** Opening EXTRACTED INFORMATION block **
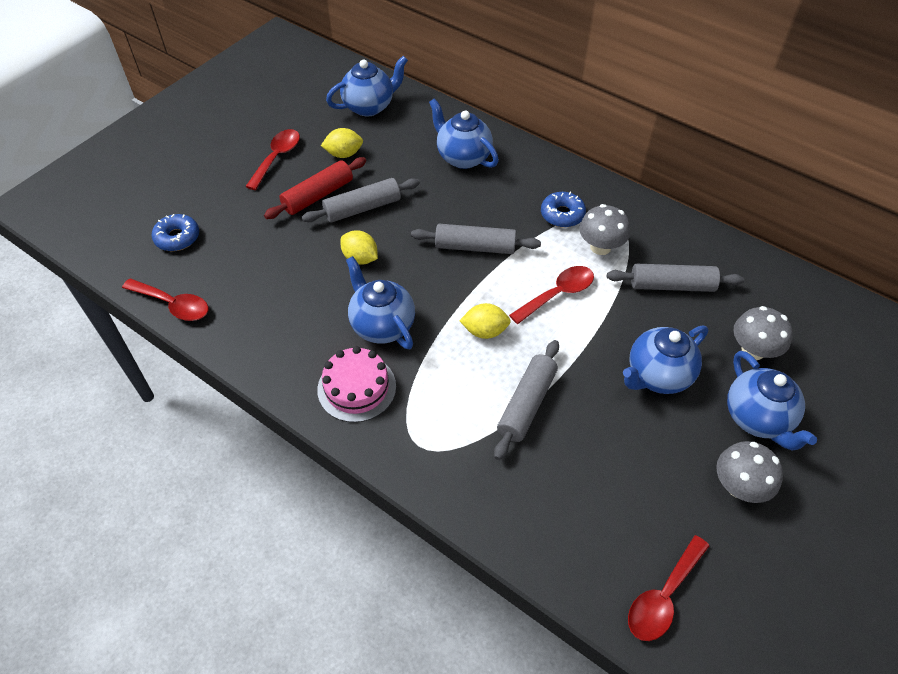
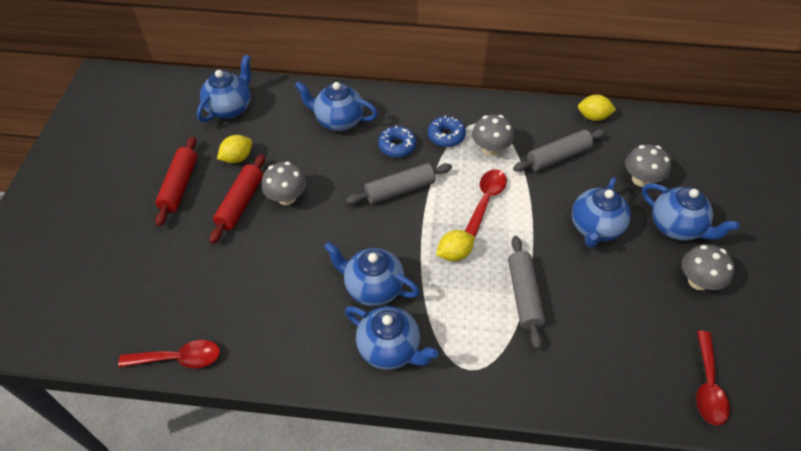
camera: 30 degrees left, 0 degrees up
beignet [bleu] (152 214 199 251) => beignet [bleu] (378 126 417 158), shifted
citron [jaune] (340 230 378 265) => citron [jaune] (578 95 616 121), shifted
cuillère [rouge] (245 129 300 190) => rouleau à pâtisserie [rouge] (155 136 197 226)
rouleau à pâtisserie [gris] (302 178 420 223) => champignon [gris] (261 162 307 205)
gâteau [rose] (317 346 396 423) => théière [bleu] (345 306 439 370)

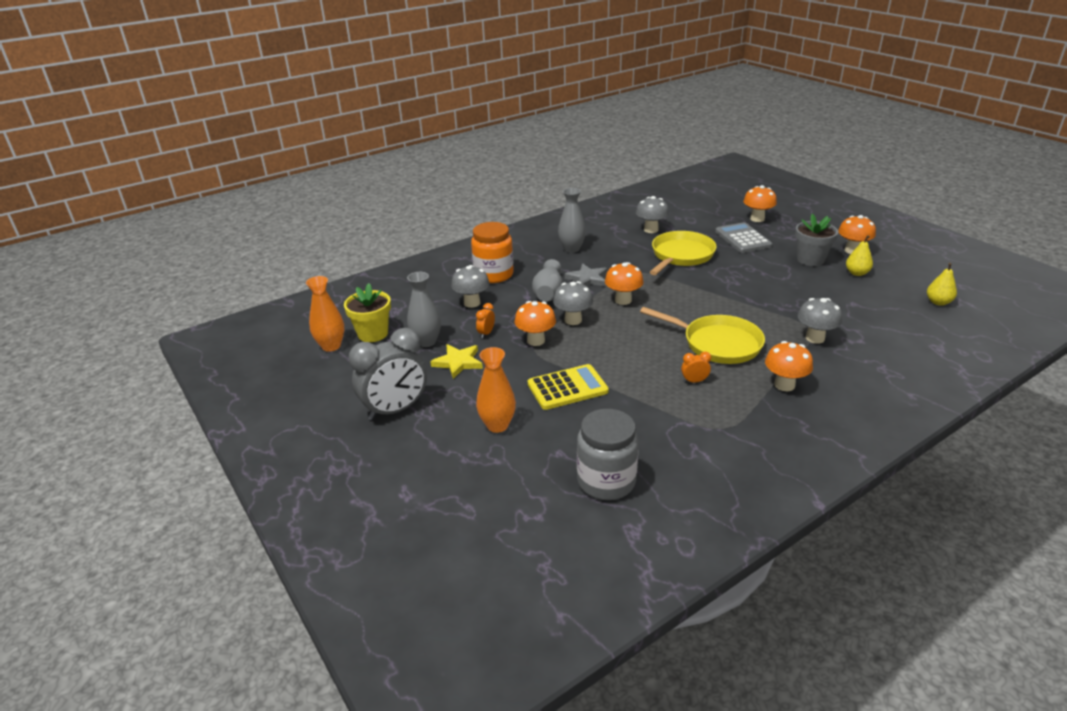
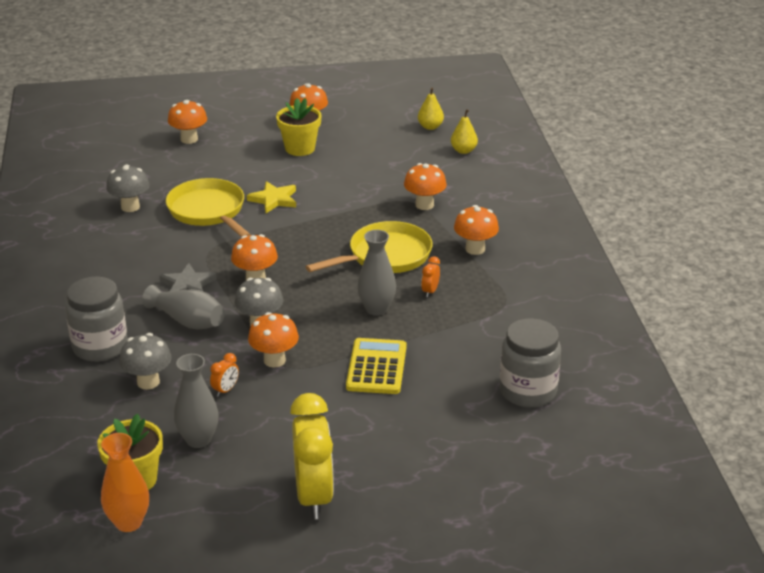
camera: 65 degrees left, 0 degrees up
vase [orange] (476 347 516 433) => nothing
calculatrice [gris] (715 222 772 253) => nothing
étoile [jaune] (430 344 483 379) => étoile [jaune] (247 181 296 213), shifted
vase [gris] (558 188 586 253) => vase [gris] (357 230 396 316), shifted
poire [jaune] (846 235 873 276) => poire [jaune] (451 109 478 154), shifted
réveil [gris] (349 328 427 420) => réveil [jaune] (290 393 334 519)
bocal [orange] (471 222 514 283) => bocal [gris] (65 276 128 362)
pot de fleurs [gris] (795 213 838 266) => pot de fleurs [jaune] (276 98 322 156)
champignon [gris] (797 298 842 344) => champignon [orange] (404 163 447 210)
réveil [orange] (476 303 495 338) => réveil [orange] (210 353 239 397), 105 degrees counterclockwise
** Closing EXTRACTED INFORMATION block **
• _YOUR INSTRUCTIONS_: Will you repeat the material above, but only from the line containing "cuillère [rouge] (245" through its last line, exactly and without the pictures?

• _ANSWER BOX_:
cuillère [rouge] (245 129 300 190) => rouleau à pâtisserie [rouge] (155 136 197 226)
rouleau à pâtisserie [gris] (302 178 420 223) => champignon [gris] (261 162 307 205)
gâteau [rose] (317 346 396 423) => théière [bleu] (345 306 439 370)

camera: 65 degrees left, 0 degrees up
vase [orange] (476 347 516 433) => nothing
calculatrice [gris] (715 222 772 253) => nothing
étoile [jaune] (430 344 483 379) => étoile [jaune] (247 181 296 213), shifted
vase [gris] (558 188 586 253) => vase [gris] (357 230 396 316), shifted
poire [jaune] (846 235 873 276) => poire [jaune] (451 109 478 154), shifted
réveil [gris] (349 328 427 420) => réveil [jaune] (290 393 334 519)
bocal [orange] (471 222 514 283) => bocal [gris] (65 276 128 362)
pot de fleurs [gris] (795 213 838 266) => pot de fleurs [jaune] (276 98 322 156)
champignon [gris] (797 298 842 344) => champignon [orange] (404 163 447 210)
réveil [orange] (476 303 495 338) => réveil [orange] (210 353 239 397), 105 degrees counterclockwise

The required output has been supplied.